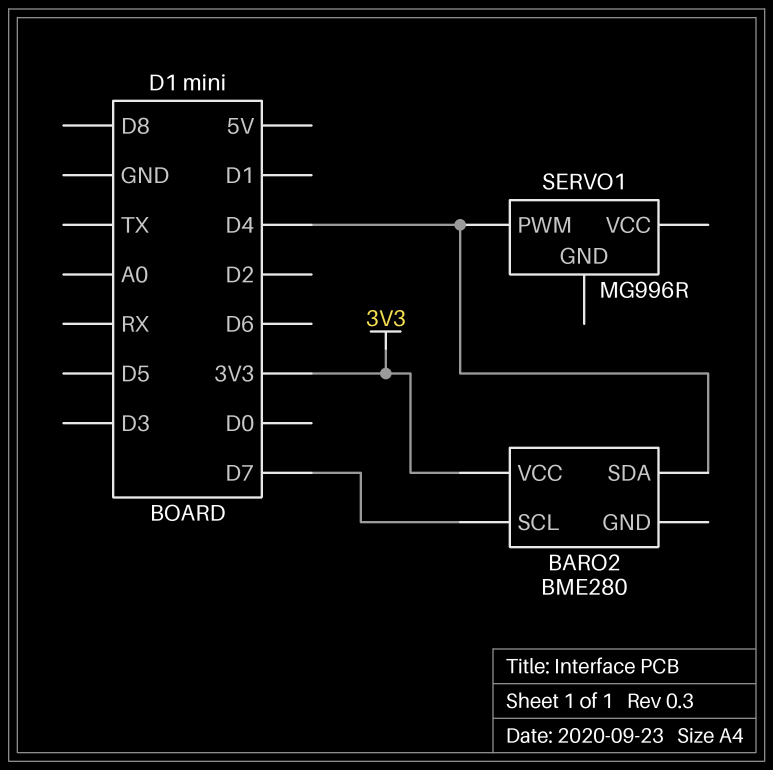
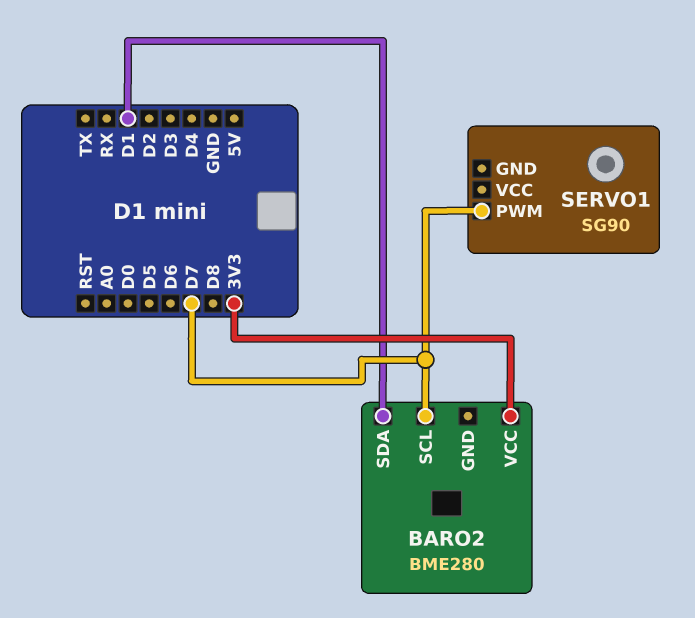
BARO2 pin SDA: D4 -> D1
SERVO1: MG996R -> SG90
SERVO1 pin PWM: D4 -> D7

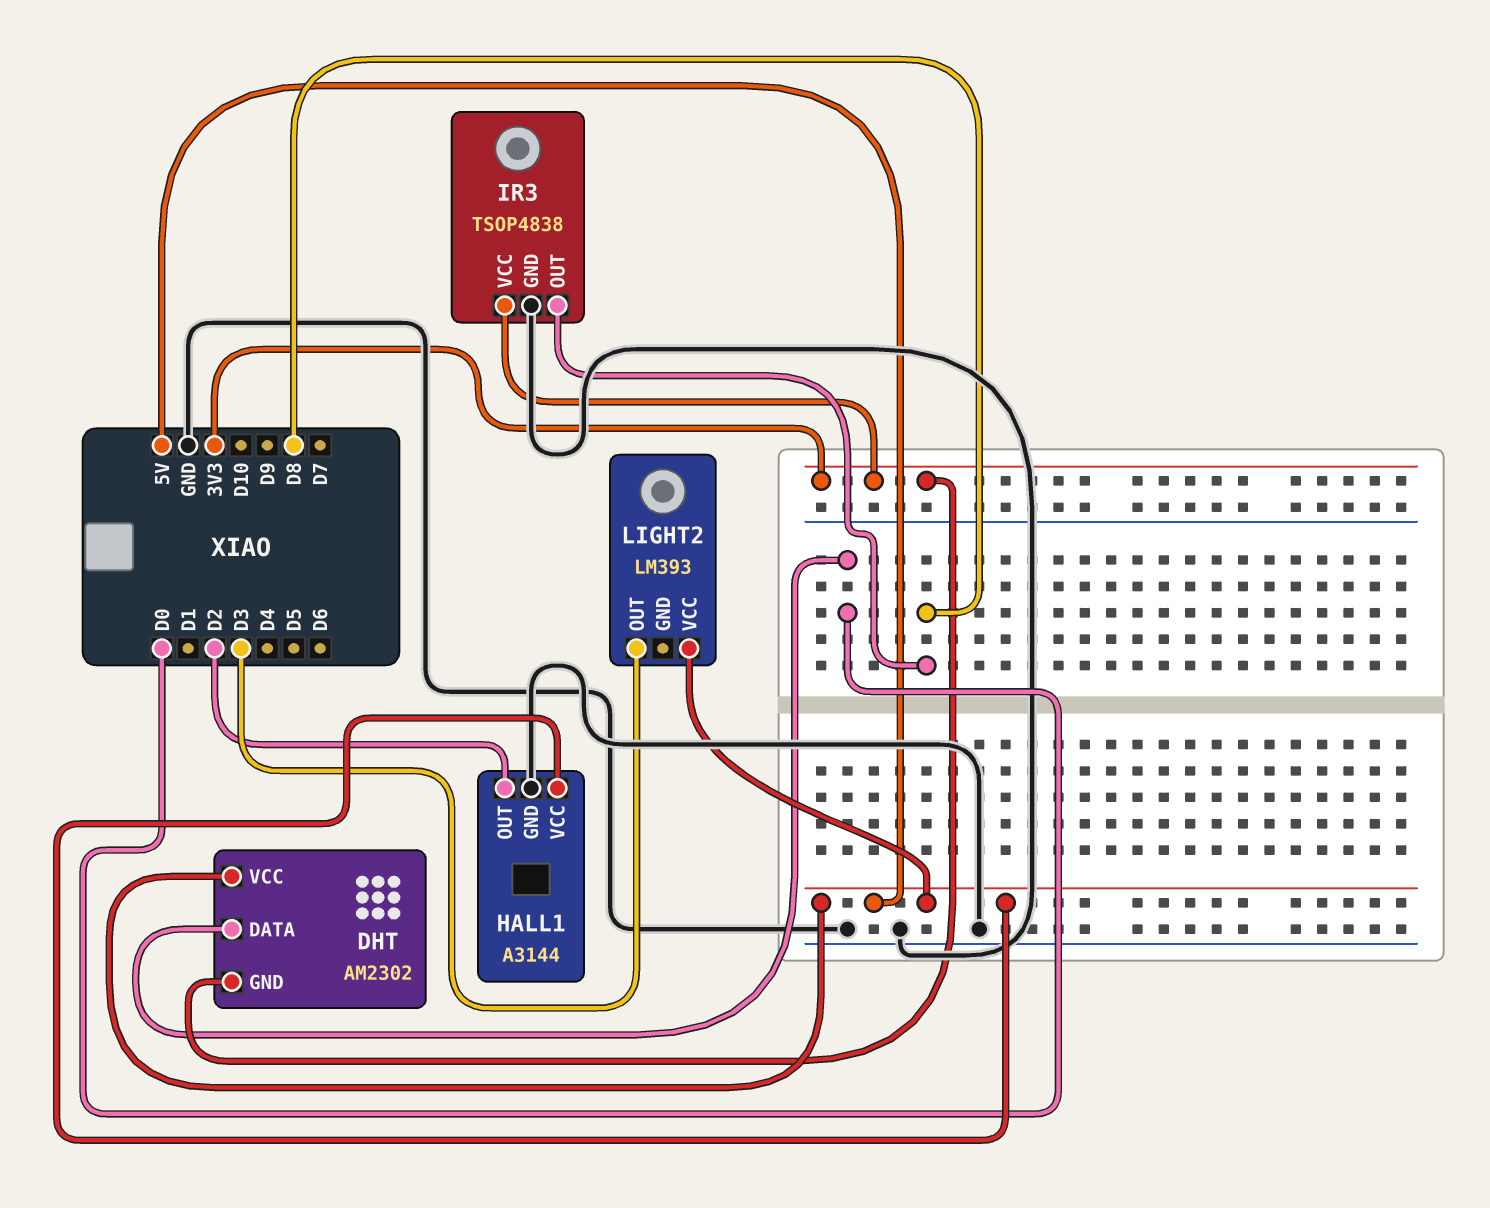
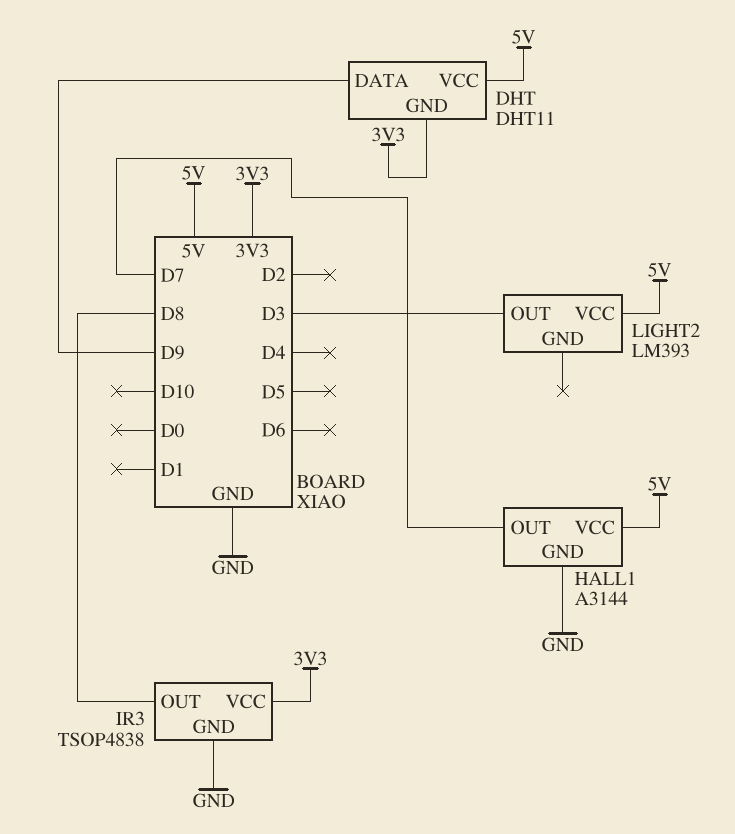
DHT: AM2302 -> DHT11
DHT pin DATA: D0 -> D9
HALL1 pin OUT: D2 -> D7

____________

Your goal: Copy every line of the listing above exactly. Leave each picture out.

Exercise result:
BARO2 pin SDA: D4 -> D1
SERVO1: MG996R -> SG90
SERVO1 pin PWM: D4 -> D7

DHT: AM2302 -> DHT11
DHT pin DATA: D0 -> D9
HALL1 pin OUT: D2 -> D7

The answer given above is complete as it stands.